Exercise brief
Rewrite the listing lines from the one containing "No, clear glass" through the one containing "That's incorrect, white", changing "inside" to "within" and leaving everything else the same.

----------------------------------------

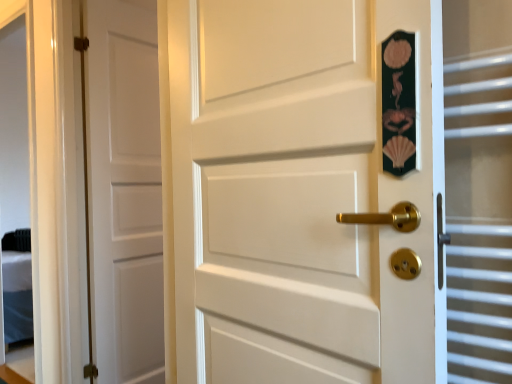
What do you see at coordinates (478, 189) in the screenshot?
I see `clear glass door at right` at bounding box center [478, 189].

The height and width of the screenshot is (384, 512). Identify the location of white matte door at left, which ranks as the first door in back-to-front order. (124, 191).

Is clear glass door at right at the back of white matte door at center, arranged as the second door when viewed from the back?

Yes, white matte door at center, arranged as the second door when viewed from the back, is facing away from clear glass door at right.

From the image's perspective, which is below, white matte door at center, which ranks as the first door in front-to-back order, or clear glass door at right?

clear glass door at right appears lower in the image.

Based on the photo, in terms of size, does white matte door at center, arranged as the second door when viewed from the back, appear bigger or smaller than clear glass door at right?

In the image, white matte door at center, arranged as the second door when viewed from the back, appears to be larger than clear glass door at right.

Which object is thinner, white matte door at center, arranged as the second door when viewed from the back, or clear glass door at right?

clear glass door at right.

From the image's perspective, is white matte door at left, which is counted as the 1th door, starting from the left, above or below clear glass door at right?

white matte door at left, which is counted as the 1th door, starting from the left, is situated higher than clear glass door at right in the image.

Can you confirm if white matte door at left, which is the 2th door from right to left, is smaller than clear glass door at right?

No.

Can you confirm if white matte door at left, which is counted as the 1th door, starting from the left, is taller than clear glass door at right?

Indeed, white matte door at left, which is counted as the 1th door, starting from the left, has a greater height compared to clear glass door at right.

Considering the points (159, 262) and (502, 170), which point is in front, point (159, 262) or point (502, 170)?

The point (502, 170) is closer.

Where is `glass door in front of the white matte door at left, which is the 2th door from right to left`? The image size is (512, 384). glass door in front of the white matte door at left, which is the 2th door from right to left is located at coordinates (478, 189).

Is clear glass door at right inside or outside of white matte door at left, which is the 2th door from right to left?

clear glass door at right cannot be found inside white matte door at left, which is the 2th door from right to left.

Is clear glass door at right positioned far away from white matte door at left, which ranks as the second door in front-to-back order?

That's right, there is a large distance between clear glass door at right and white matte door at left, which ranks as the second door in front-to-back order.

Does white matte door at left, which is counted as the 1th door, starting from the left, have a greater height compared to white matte door at center, arranged as the second door when viewed from the back?

Yes.

Is white matte door at center, which ranks as the first door in front-to-back order, at the back of white matte door at left, which is counted as the 1th door, starting from the left?

No, white matte door at left, which is counted as the 1th door, starting from the left, is not facing away from white matte door at center, which ranks as the first door in front-to-back order.

Is point (121, 280) closer to camera compared to point (232, 359)?

That is False.

Can you tell me how much clear glass door at right and white matte door at center, the 1th door when ordered from right to left, differ in facing direction?

The facing directions of clear glass door at right and white matte door at center, the 1th door when ordered from right to left, are 6.4 degrees apart.

Between clear glass door at right and white matte door at center, the 1th door when ordered from right to left, which one has smaller size?

clear glass door at right is smaller.

Which is more to the left, clear glass door at right or white matte door at center, the 2th door positioned from the left?

white matte door at center, the 2th door positioned from the left.

Is clear glass door at right far away from white matte door at center, the 2th door positioned from the left?

No, clear glass door at right is not far away from white matte door at center, the 2th door positioned from the left.

Is white matte door at center, arranged as the second door when viewed from the back, surrounding white matte door at left, which is the 2th door from right to left?

That's incorrect, white matte door at left, which is the 2th door from right to left, is not inside white matte door at center, arranged as the second door when viewed from the back.

Could you tell me if white matte door at center, the 1th door when ordered from right to left, is facing white matte door at left, which ranks as the first door in back-to-front order?

No, white matte door at center, the 1th door when ordered from right to left, is not facing towards white matte door at left, which ranks as the first door in back-to-front order.

From the image's perspective, would you say white matte door at center, arranged as the second door when viewed from the back, is positioned over white matte door at left, which is counted as the 1th door, starting from the left?

Yes, from the image's perspective, white matte door at center, arranged as the second door when viewed from the back, is on top of white matte door at left, which is counted as the 1th door, starting from the left.

Locate an element on the screen. This screenshot has height=384, width=512. glass door lying below the white matte door at center, the 1th door when ordered from right to left (from the image's perspective) is located at coordinates (478, 189).

This screenshot has width=512, height=384. In order to click on glass door located in front of the white matte door at left, which ranks as the first door in back-to-front order in this screenshot , I will do `click(478, 189)`.

Which object lies nearer to the anchor point white matte door at left, which is the 2th door from right to left, white matte door at center, which ranks as the first door in front-to-back order, or clear glass door at right?

white matte door at center, which ranks as the first door in front-to-back order, lies closer to white matte door at left, which is the 2th door from right to left, than the other object.

When comparing their distances from white matte door at center, the 1th door when ordered from right to left, does white matte door at left, which is the 2th door from right to left, or clear glass door at right seem further?

white matte door at left, which is the 2th door from right to left, is further to white matte door at center, the 1th door when ordered from right to left.

Considering their positions, is clear glass door at right positioned further to white matte door at left, which ranks as the first door in back-to-front order, than white matte door at center, which ranks as the first door in front-to-back order?

clear glass door at right is positioned further to the anchor white matte door at left, which ranks as the first door in back-to-front order.

Based on their spatial positions, is clear glass door at right or white matte door at left, which is counted as the 1th door, starting from the left, further from white matte door at center, the 2th door positioned from the left?

white matte door at left, which is counted as the 1th door, starting from the left, lies further to white matte door at center, the 2th door positioned from the left, than the other object.

Based on their spatial positions, is white matte door at center, the 2th door positioned from the left, or white matte door at left, which is the 2th door from right to left, further from clear glass door at right?

Based on the image, white matte door at left, which is the 2th door from right to left, appears to be further to clear glass door at right.

Looking at the image, which one is located closer to clear glass door at right, white matte door at left, which is the 2th door from right to left, or white matte door at center, the 1th door when ordered from right to left?

white matte door at center, the 1th door when ordered from right to left, is positioned closer to the anchor clear glass door at right.

Identify the location of glass door positioned between white matte door at center, arranged as the second door when viewed from the back, and white matte door at left, which ranks as the first door in back-to-front order, from near to far. (478, 189).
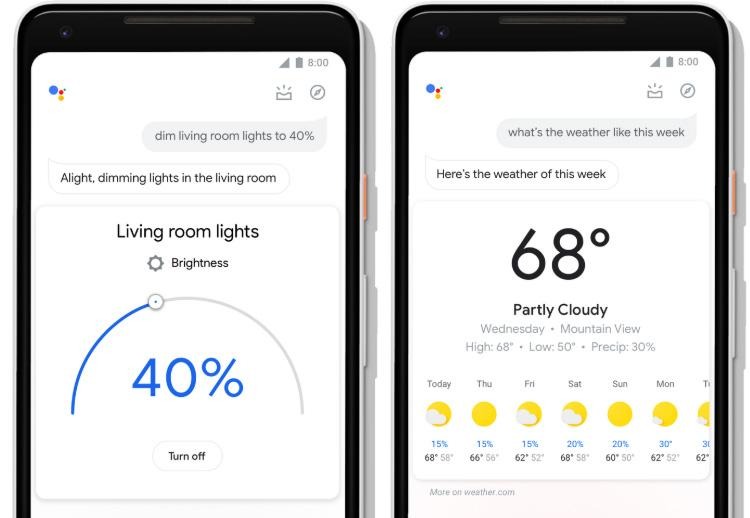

----------------------------------------

Answer to the problem
No, clear glass door at right is not far away from white matte door at center, the 2th door positioned from the left.

Is white matte door at center, arranged as the second door when viewed from the back, surrounding white matte door at left, which is the 2th door from right to left?

That's incorrect, white matte door at left, which is the 2th door from right to left, is not within white matte door at center, arranged as the second door when viewed from the back.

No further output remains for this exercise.